*YOUR TASK*
The expected output is exactly the lines below, starting at the line with "camera: 90 degrees right, 10 degrees up" and ending at the line with "(288, 146) = (489, 236): white", both included; no other line belongs in it.

*INPUT RECORDS*

------------------------------------

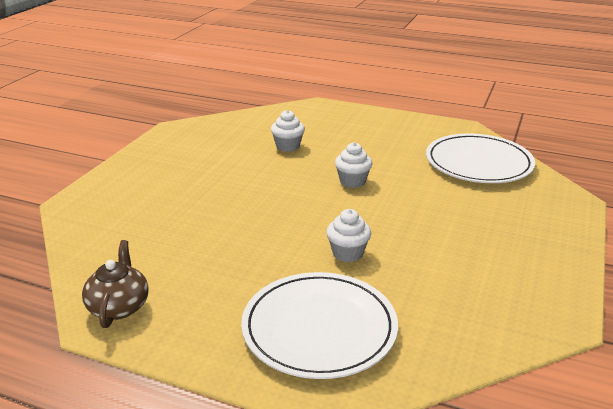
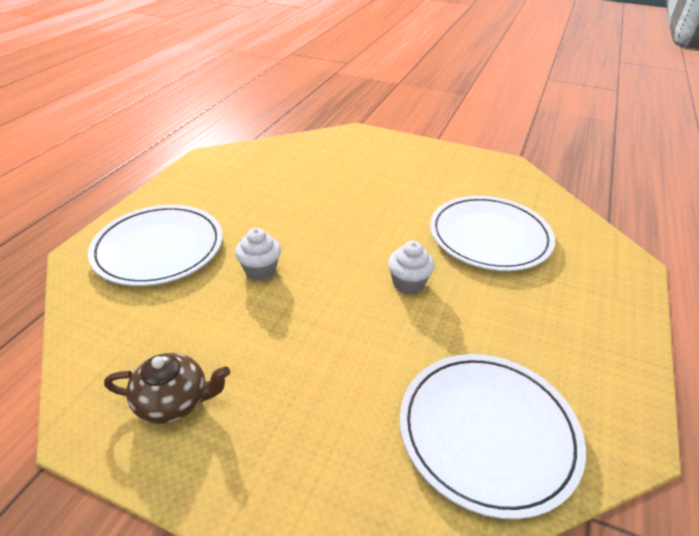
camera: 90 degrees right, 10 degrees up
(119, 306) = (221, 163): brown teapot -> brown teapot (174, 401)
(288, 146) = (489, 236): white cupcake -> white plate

------------------------------------

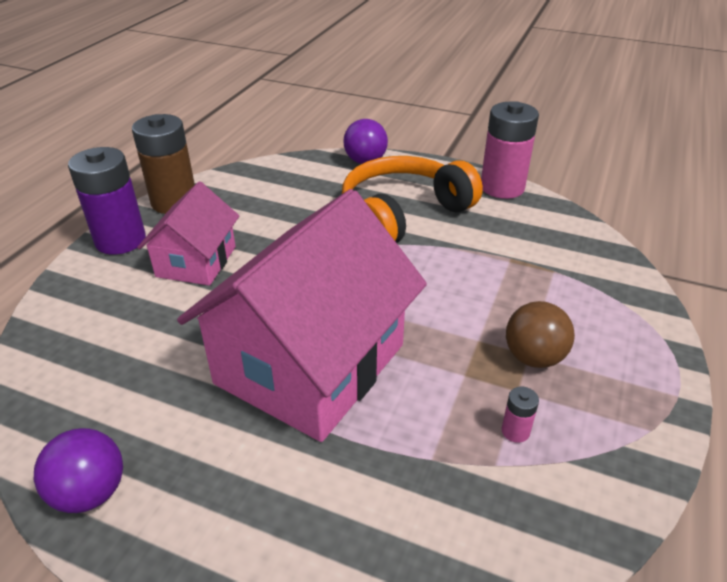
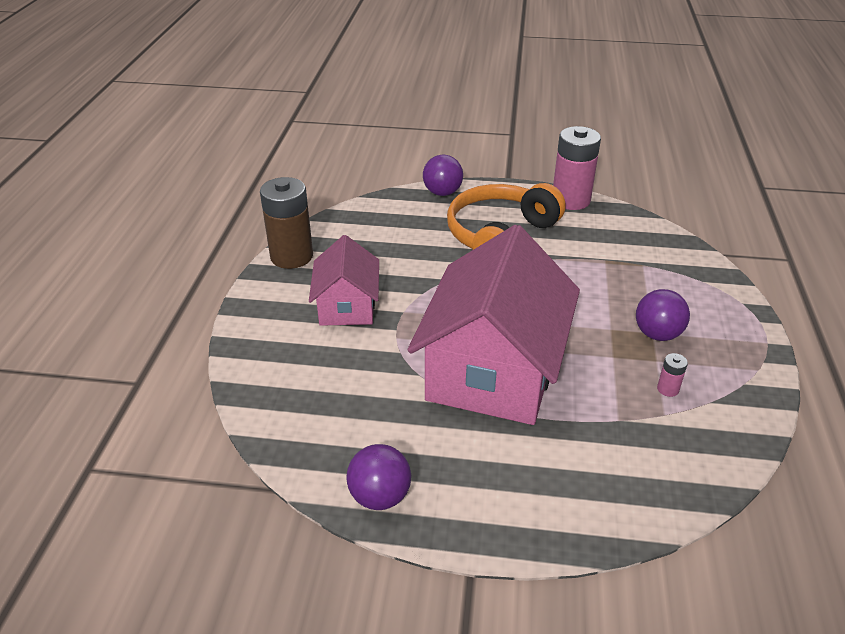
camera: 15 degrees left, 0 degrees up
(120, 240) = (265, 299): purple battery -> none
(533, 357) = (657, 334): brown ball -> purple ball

------------------------------------

*TASK SOLUTION*
camera: 90 degrees right, 10 degrees up
(119, 306) = (221, 163): brown teapot -> brown teapot (174, 401)
(288, 146) = (489, 236): white cupcake -> white plate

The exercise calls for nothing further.